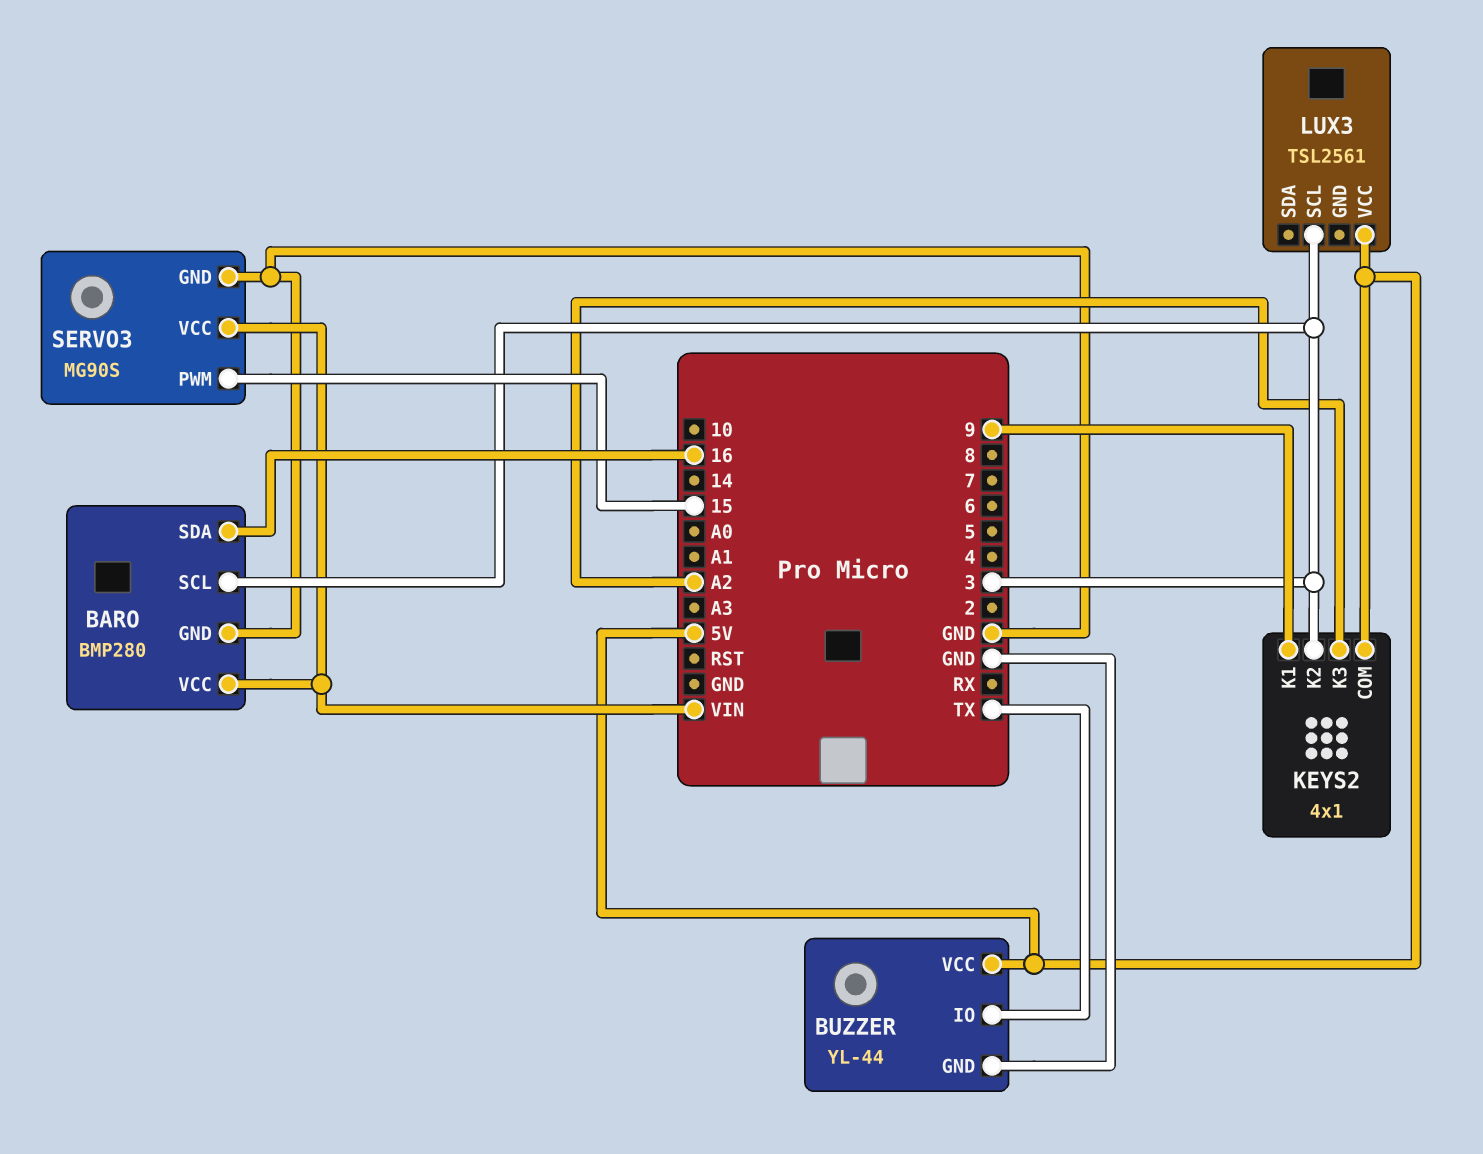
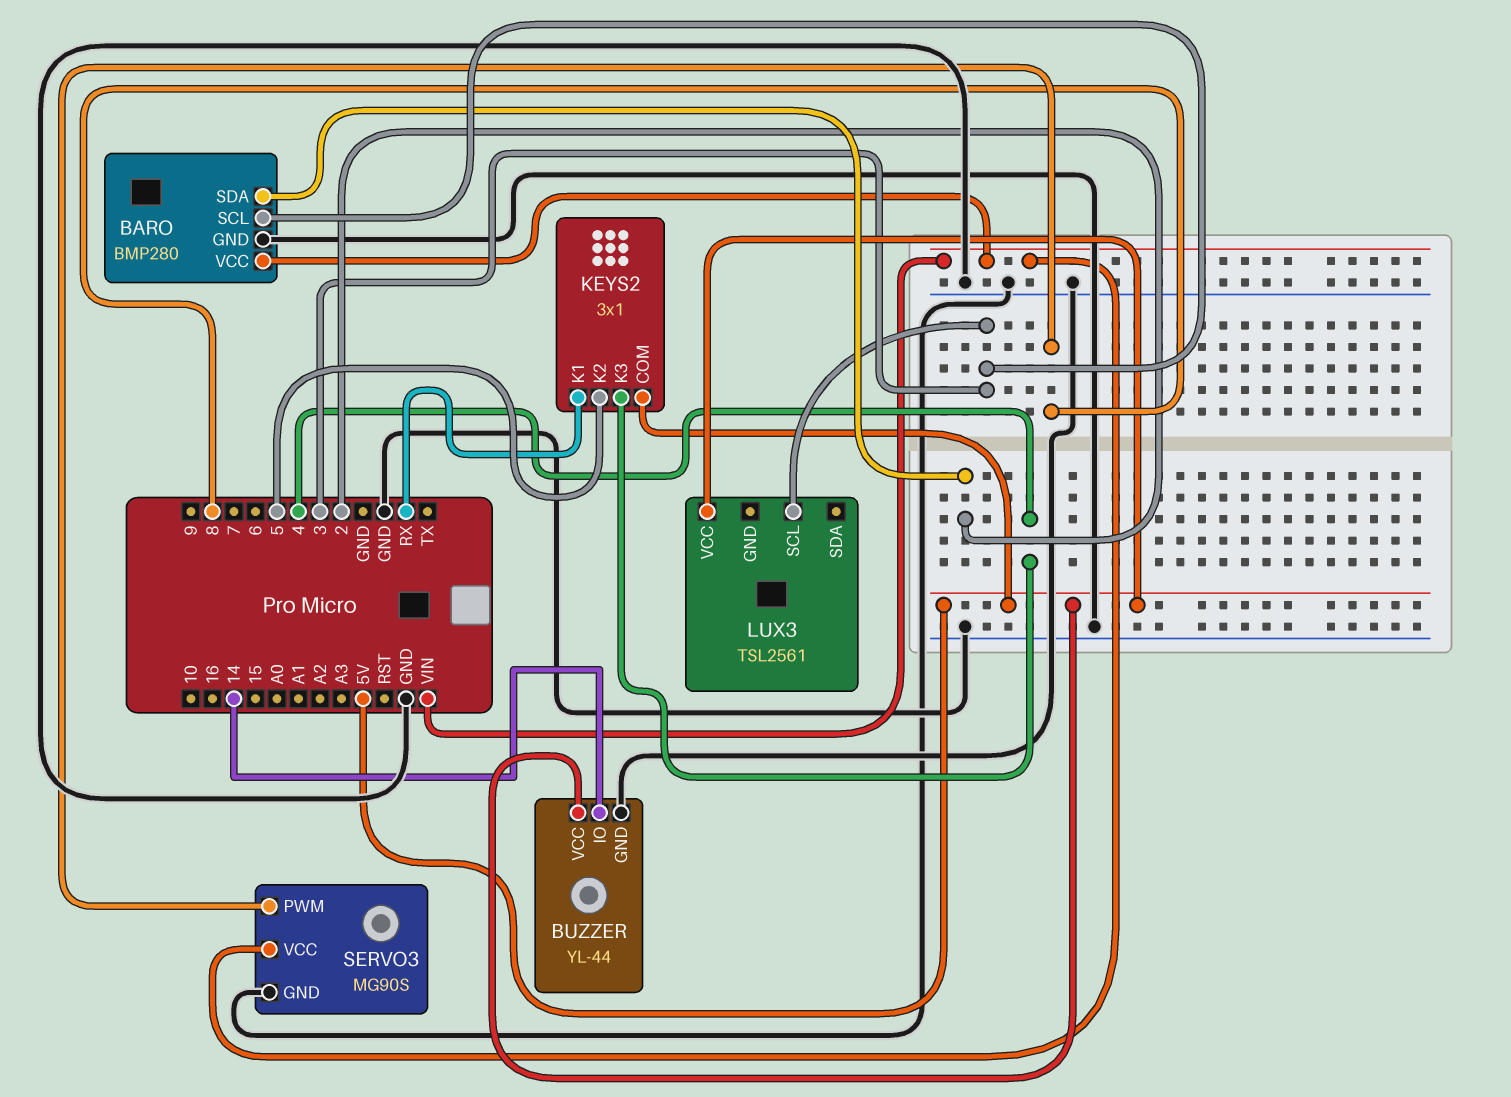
BARO pin SDA: 16 -> 2
BUZZER pin IO: TX -> 14
KEYS2: 4x1 -> 3x1
KEYS2 pin K1: 9 -> RX
KEYS2 pin K2: 3 -> 5
KEYS2 pin K3: A2 -> 4
SERVO3 pin PWM: 15 -> 8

================================

Your task >> Return an exact transcription of the entries above, excluding each image.

Output for this task >>
BARO pin SDA: 16 -> 2
BUZZER pin IO: TX -> 14
KEYS2: 4x1 -> 3x1
KEYS2 pin K1: 9 -> RX
KEYS2 pin K2: 3 -> 5
KEYS2 pin K3: A2 -> 4
SERVO3 pin PWM: 15 -> 8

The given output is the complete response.